__Aim of the task__: Although the entries hold pictures, only their words are printed back, exactly as given.

[Colored shape tracking data]

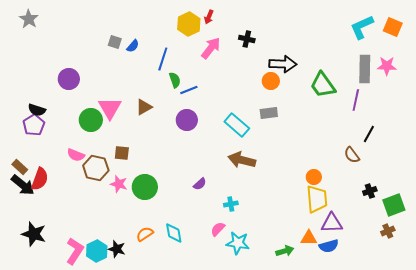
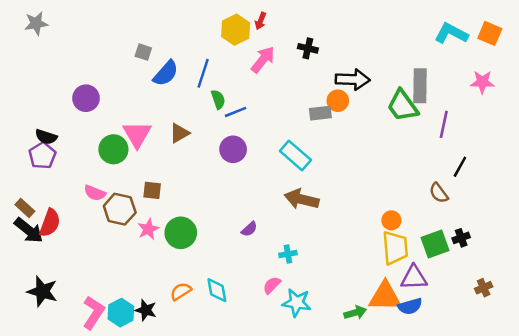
gray star: (29, 19) -> (36, 23), turned 30
cyan L-shape: (362, 27) -> (451, 33), turned 52
blue semicircle: (133, 46) -> (166, 73), moved, size x1.6
gray rectangle: (365, 69) -> (420, 86), moved
gray rectangle: (269, 113) -> (320, 113), moved
pink star: (119, 184) -> (148, 229), turned 30
green square: (394, 205) -> (435, 244), moved
orange triangle: (309, 238) -> (385, 296), size x1.6

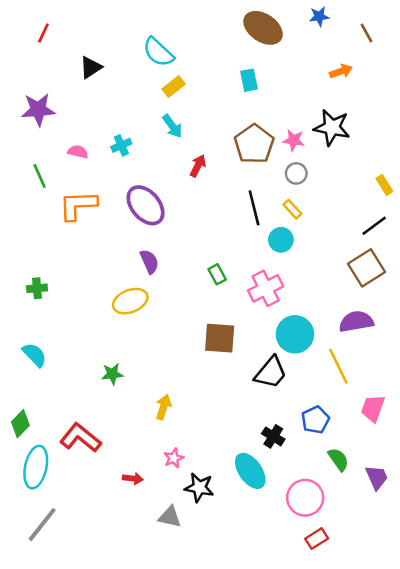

__Answer to this problem__:
gray star: (29, 19) -> (36, 23), turned 30
cyan L-shape: (362, 27) -> (451, 33), turned 52
blue semicircle: (133, 46) -> (166, 73), moved, size x1.6
gray rectangle: (365, 69) -> (420, 86), moved
gray rectangle: (269, 113) -> (320, 113), moved
pink star: (119, 184) -> (148, 229), turned 30
green square: (394, 205) -> (435, 244), moved
orange triangle: (309, 238) -> (385, 296), size x1.6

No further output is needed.